START

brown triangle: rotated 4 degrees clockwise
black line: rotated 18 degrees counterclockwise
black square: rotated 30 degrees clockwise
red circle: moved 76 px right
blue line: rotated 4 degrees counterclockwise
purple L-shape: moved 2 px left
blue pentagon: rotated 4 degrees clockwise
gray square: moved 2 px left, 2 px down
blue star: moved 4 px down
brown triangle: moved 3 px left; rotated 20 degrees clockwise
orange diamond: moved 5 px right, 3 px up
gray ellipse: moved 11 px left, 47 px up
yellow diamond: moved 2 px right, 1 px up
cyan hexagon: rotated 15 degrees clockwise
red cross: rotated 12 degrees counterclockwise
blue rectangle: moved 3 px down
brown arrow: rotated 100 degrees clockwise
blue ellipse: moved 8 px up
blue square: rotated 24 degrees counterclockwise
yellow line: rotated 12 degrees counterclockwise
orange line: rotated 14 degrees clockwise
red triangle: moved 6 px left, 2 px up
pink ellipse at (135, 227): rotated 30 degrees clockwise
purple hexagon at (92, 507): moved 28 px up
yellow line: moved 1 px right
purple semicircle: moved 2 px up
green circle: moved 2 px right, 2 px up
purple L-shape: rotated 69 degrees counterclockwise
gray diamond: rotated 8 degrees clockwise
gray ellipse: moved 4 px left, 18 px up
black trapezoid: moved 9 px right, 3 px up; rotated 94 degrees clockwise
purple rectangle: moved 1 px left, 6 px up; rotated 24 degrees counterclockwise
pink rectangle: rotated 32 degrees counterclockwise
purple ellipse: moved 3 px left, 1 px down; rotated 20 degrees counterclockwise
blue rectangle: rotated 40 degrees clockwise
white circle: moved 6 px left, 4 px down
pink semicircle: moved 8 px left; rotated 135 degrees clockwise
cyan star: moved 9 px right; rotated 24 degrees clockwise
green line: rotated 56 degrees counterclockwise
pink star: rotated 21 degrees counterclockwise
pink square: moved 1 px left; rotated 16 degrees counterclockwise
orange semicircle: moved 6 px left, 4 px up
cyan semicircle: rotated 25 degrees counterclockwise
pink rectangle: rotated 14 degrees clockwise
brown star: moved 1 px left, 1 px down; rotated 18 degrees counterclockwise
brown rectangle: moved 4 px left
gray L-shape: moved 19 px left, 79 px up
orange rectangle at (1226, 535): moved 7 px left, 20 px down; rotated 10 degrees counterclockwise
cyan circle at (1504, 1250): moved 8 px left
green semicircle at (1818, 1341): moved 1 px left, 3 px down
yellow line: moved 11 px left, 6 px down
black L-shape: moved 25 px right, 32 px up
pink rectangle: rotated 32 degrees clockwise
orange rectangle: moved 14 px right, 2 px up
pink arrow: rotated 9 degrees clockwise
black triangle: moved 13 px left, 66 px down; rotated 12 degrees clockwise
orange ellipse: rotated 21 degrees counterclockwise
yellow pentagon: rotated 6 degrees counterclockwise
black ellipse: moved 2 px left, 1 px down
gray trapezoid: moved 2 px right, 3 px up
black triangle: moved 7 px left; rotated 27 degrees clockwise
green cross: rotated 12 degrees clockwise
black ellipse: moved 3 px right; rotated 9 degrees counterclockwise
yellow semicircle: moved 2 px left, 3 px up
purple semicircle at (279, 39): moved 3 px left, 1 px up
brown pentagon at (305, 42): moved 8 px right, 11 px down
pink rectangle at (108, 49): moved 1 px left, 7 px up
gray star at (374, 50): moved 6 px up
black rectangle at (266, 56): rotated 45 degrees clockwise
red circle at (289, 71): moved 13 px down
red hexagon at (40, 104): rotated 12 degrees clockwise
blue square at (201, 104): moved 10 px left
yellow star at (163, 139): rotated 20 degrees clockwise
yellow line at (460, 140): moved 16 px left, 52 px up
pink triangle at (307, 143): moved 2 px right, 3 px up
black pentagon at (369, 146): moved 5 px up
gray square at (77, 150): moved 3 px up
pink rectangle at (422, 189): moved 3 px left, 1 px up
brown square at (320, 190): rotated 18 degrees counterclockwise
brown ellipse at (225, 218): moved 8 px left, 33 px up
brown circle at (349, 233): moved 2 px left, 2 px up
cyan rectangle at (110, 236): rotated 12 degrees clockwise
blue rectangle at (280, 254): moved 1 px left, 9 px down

END

GIVEN PROBLEM: Copy every line of the material above word for word.

WRITTEN SOLUTION:
brown triangle: rotated 4 degrees clockwise
black line: rotated 18 degrees counterclockwise
black square: rotated 30 degrees clockwise
red circle: moved 76 px right
blue line: rotated 4 degrees counterclockwise
purple L-shape: moved 2 px left
blue pentagon: rotated 4 degrees clockwise
gray square: moved 2 px left, 2 px down
blue star: moved 4 px down
brown triangle: moved 3 px left; rotated 20 degrees clockwise
orange diamond: moved 5 px right, 3 px up
gray ellipse: moved 11 px left, 47 px up
yellow diamond: moved 2 px right, 1 px up
cyan hexagon: rotated 15 degrees clockwise
red cross: rotated 12 degrees counterclockwise
blue rectangle: moved 3 px down
brown arrow: rotated 100 degrees clockwise
blue ellipse: moved 8 px up
blue square: rotated 24 degrees counterclockwise
yellow line: rotated 12 degrees counterclockwise
orange line: rotated 14 degrees clockwise
red triangle: moved 6 px left, 2 px up
pink ellipse at (135, 227): rotated 30 degrees clockwise
purple hexagon at (92, 507): moved 28 px up
yellow line: moved 1 px right
purple semicircle: moved 2 px up
green circle: moved 2 px right, 2 px up
purple L-shape: rotated 69 degrees counterclockwise
gray diamond: rotated 8 degrees clockwise
gray ellipse: moved 4 px left, 18 px up
black trapezoid: moved 9 px right, 3 px up; rotated 94 degrees clockwise
purple rectangle: moved 1 px left, 6 px up; rotated 24 degrees counterclockwise
pink rectangle: rotated 32 degrees counterclockwise
purple ellipse: moved 3 px left, 1 px down; rotated 20 degrees counterclockwise
blue rectangle: rotated 40 degrees clockwise
white circle: moved 6 px left, 4 px down
pink semicircle: moved 8 px left; rotated 135 degrees clockwise
cyan star: moved 9 px right; rotated 24 degrees clockwise
green line: rotated 56 degrees counterclockwise
pink star: rotated 21 degrees counterclockwise
pink square: moved 1 px left; rotated 16 degrees counterclockwise
orange semicircle: moved 6 px left, 4 px up
cyan semicircle: rotated 25 degrees counterclockwise
pink rectangle: rotated 14 degrees clockwise
brown star: moved 1 px left, 1 px down; rotated 18 degrees counterclockwise
brown rectangle: moved 4 px left
gray L-shape: moved 19 px left, 79 px up
orange rectangle at (1226, 535): moved 7 px left, 20 px down; rotated 10 degrees counterclockwise
cyan circle at (1504, 1250): moved 8 px left
green semicircle at (1818, 1341): moved 1 px left, 3 px down
yellow line: moved 11 px left, 6 px down
black L-shape: moved 25 px right, 32 px up
pink rectangle: rotated 32 degrees clockwise
orange rectangle: moved 14 px right, 2 px up
pink arrow: rotated 9 degrees clockwise
black triangle: moved 13 px left, 66 px down; rotated 12 degrees clockwise
orange ellipse: rotated 21 degrees counterclockwise
yellow pentagon: rotated 6 degrees counterclockwise
black ellipse: moved 2 px left, 1 px down
gray trapezoid: moved 2 px right, 3 px up
black triangle: moved 7 px left; rotated 27 degrees clockwise
green cross: rotated 12 degrees clockwise
black ellipse: moved 3 px right; rotated 9 degrees counterclockwise
yellow semicircle: moved 2 px left, 3 px up
purple semicircle at (279, 39): moved 3 px left, 1 px up
brown pentagon at (305, 42): moved 8 px right, 11 px down
pink rectangle at (108, 49): moved 1 px left, 7 px up
gray star at (374, 50): moved 6 px up
black rectangle at (266, 56): rotated 45 degrees clockwise
red circle at (289, 71): moved 13 px down
red hexagon at (40, 104): rotated 12 degrees clockwise
blue square at (201, 104): moved 10 px left
yellow star at (163, 139): rotated 20 degrees clockwise
yellow line at (460, 140): moved 16 px left, 52 px up
pink triangle at (307, 143): moved 2 px right, 3 px up
black pentagon at (369, 146): moved 5 px up
gray square at (77, 150): moved 3 px up
pink rectangle at (422, 189): moved 3 px left, 1 px up
brown square at (320, 190): rotated 18 degrees counterclockwise
brown ellipse at (225, 218): moved 8 px left, 33 px up
brown circle at (349, 233): moved 2 px left, 2 px up
cyan rectangle at (110, 236): rotated 12 degrees clockwise
blue rectangle at (280, 254): moved 1 px left, 9 px down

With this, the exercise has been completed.